(Beginning of DATA TO PROCESS)
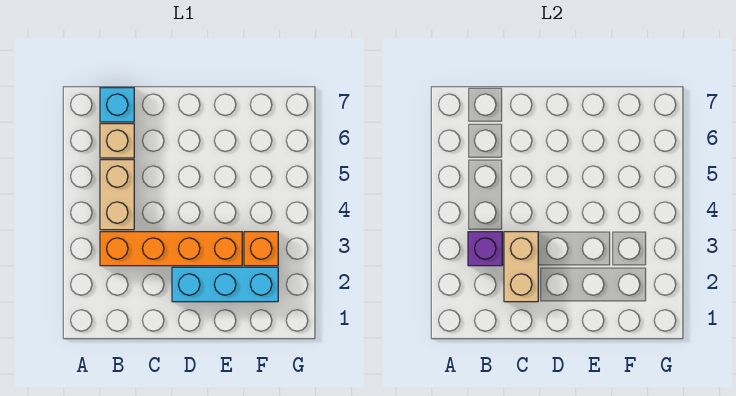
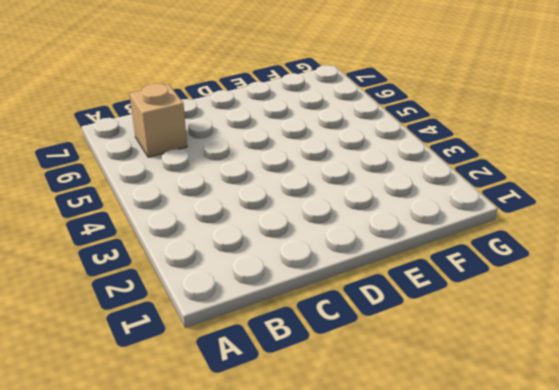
none -> orange brick B3:E3 level 1
none -> tan brick B4:B5 level 1

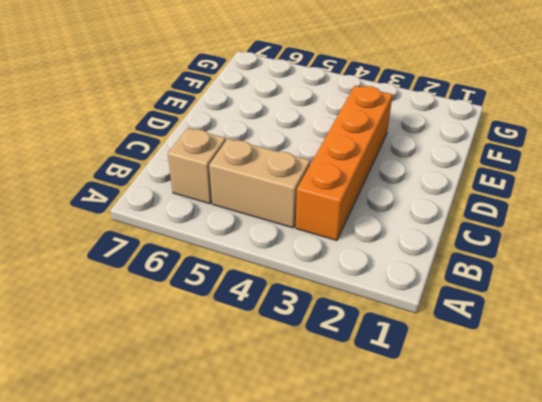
none -> cyan brick B7 level 1
none -> cyan brick D2:F2 level 1

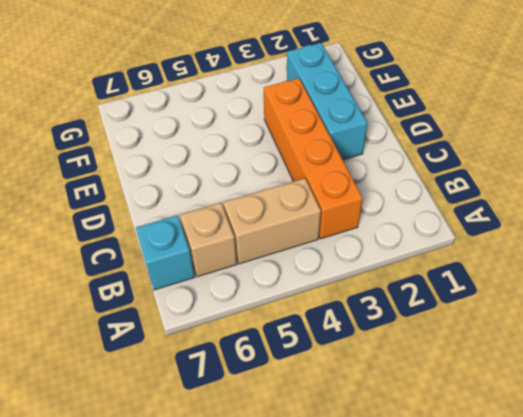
none -> orange brick F3 level 1
none -> purple brick B3 level 2

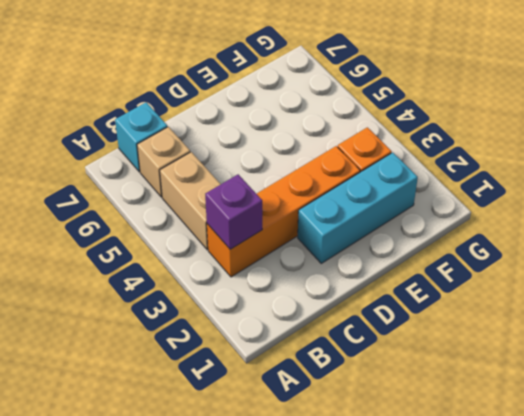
none -> tan brick C2:C3 level 2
(End of DATA TO PROCESS)
## YOUR TASK
What belongs in the answer is each line above, reproduced exactly, and no picture.

## TASK OUTPUT
none -> orange brick B3:E3 level 1
none -> tan brick B4:B5 level 1

none -> cyan brick B7 level 1
none -> cyan brick D2:F2 level 1

none -> orange brick F3 level 1
none -> purple brick B3 level 2

none -> tan brick C2:C3 level 2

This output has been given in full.